WHAT TO DO => Repeat the lines below exactly as they appear, but leave out the images.

DATA SEGMENT =>
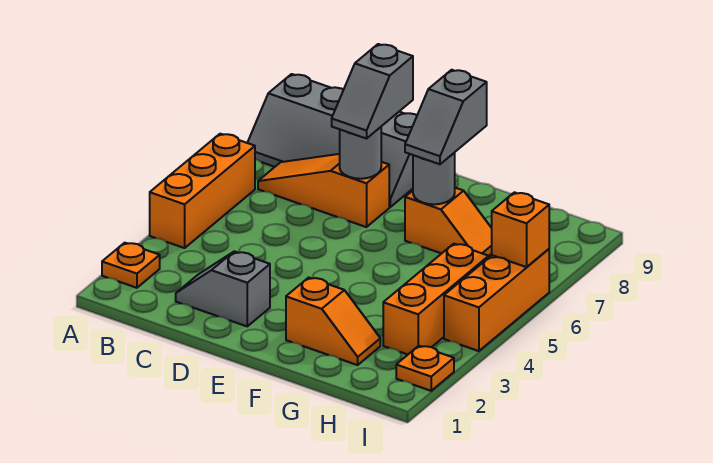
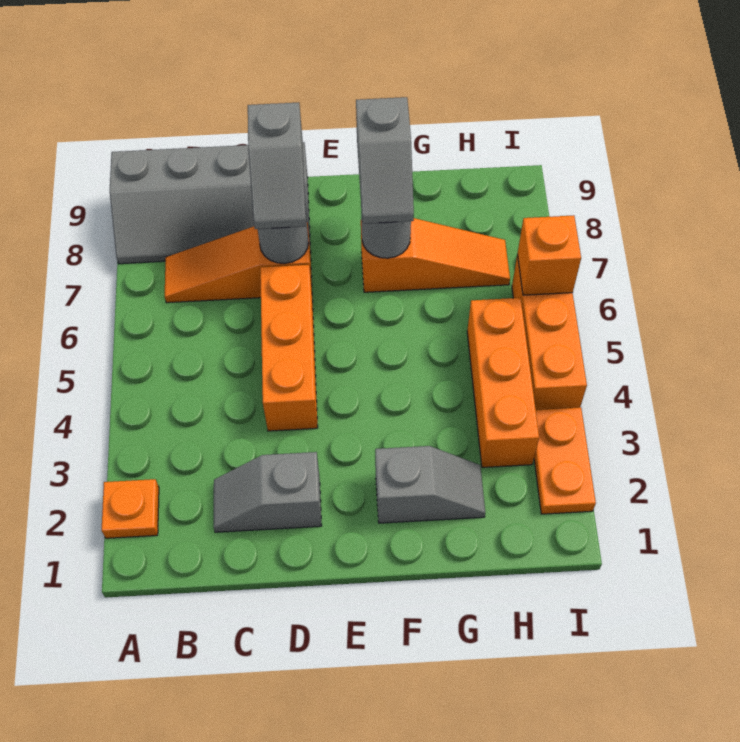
orange brick A4:A6 level 1 -> orange brick D4:D6 level 1
orange slope F2:G2 level 1 top F -> grey slope F2:G2 level 1 top F
orange slope F7:G7 level 1 top F -> orange slope F7:H7 level 1 top F
orange plate I2 level 1 -> orange plate I2:I3 level 1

PROBLEM SOLUTION =>
orange brick A4:A6 level 1 -> orange brick D4:D6 level 1
orange slope F2:G2 level 1 top F -> grey slope F2:G2 level 1 top F
orange slope F7:G7 level 1 top F -> orange slope F7:H7 level 1 top F
orange plate I2 level 1 -> orange plate I2:I3 level 1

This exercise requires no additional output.